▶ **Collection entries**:
::::::::

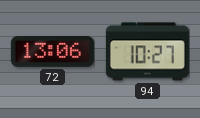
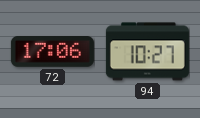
72: 13:06 -> 17:06
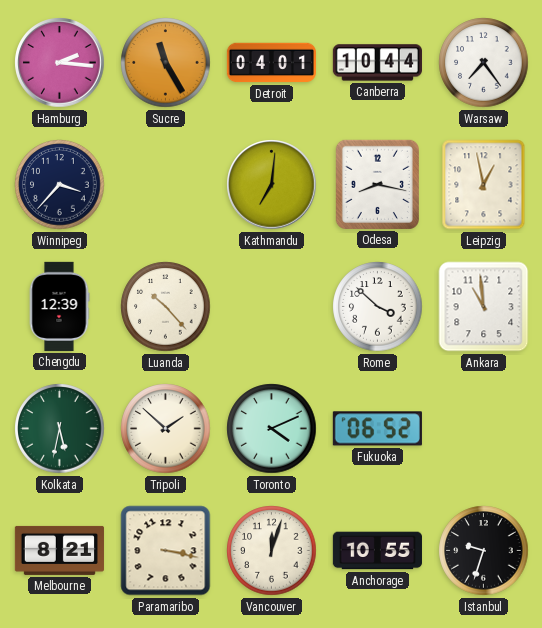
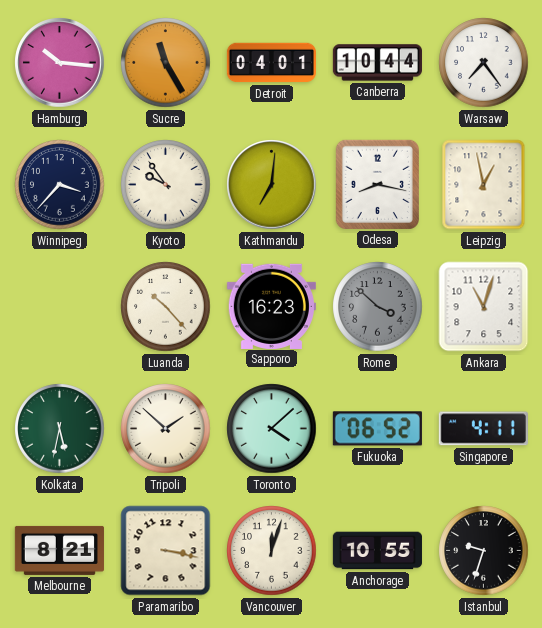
Hamburg: 2:16 -> 10:16
Kyoto: none -> 9:54
Chengdu: 12:39 -> none
Sapporo: none -> 16:23
Rome dial: white -> grey
Ankara: 10:59 -> 11:03
Toronto: 4:11 -> 4:08
Singapore: none -> 4:11
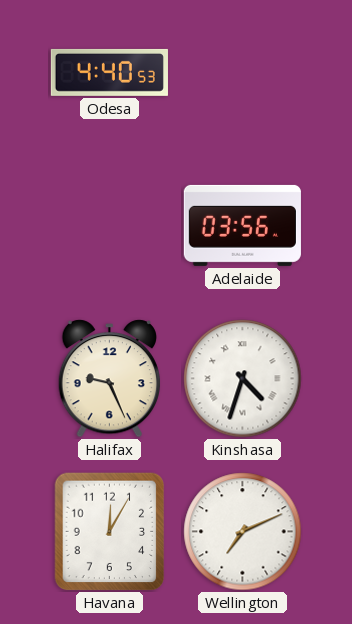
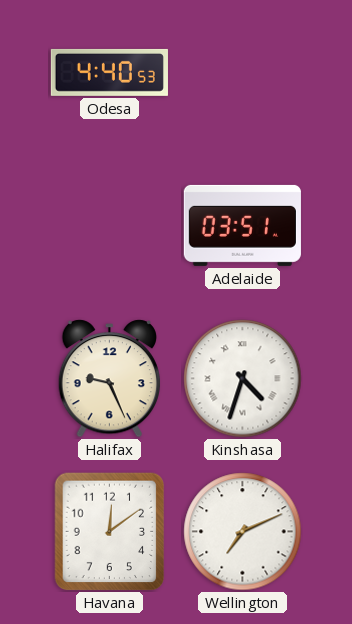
Adelaide: 03:56 -> 03:51
Havana: 12:05 -> 12:09
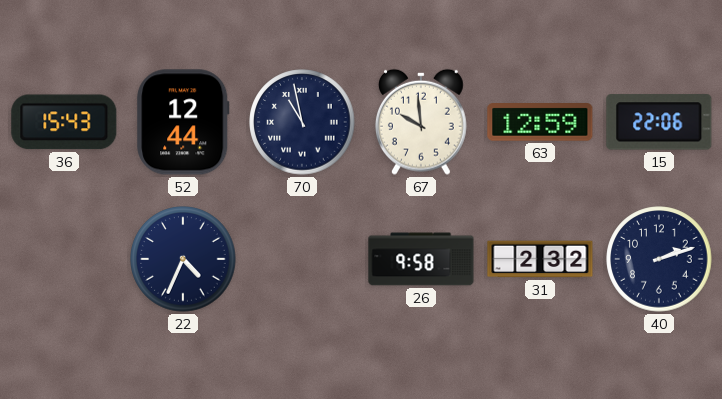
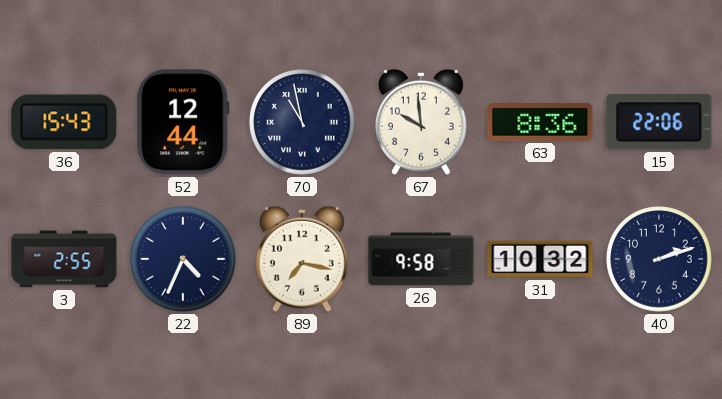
63: 12:59 -> 8:36
3: none -> 2:55
89: none -> 7:17
31: 2:32 -> 10:32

::::::::

▶ **Written problem**:
Gather every line of the listing above that contains the string "none", and copy each one in full.

▶ **Exercise solution**:
Kyoto: none -> 9:54
Chengdu: 12:39 -> none
Sapporo: none -> 16:23
Singapore: none -> 4:11
3: none -> 2:55
89: none -> 7:17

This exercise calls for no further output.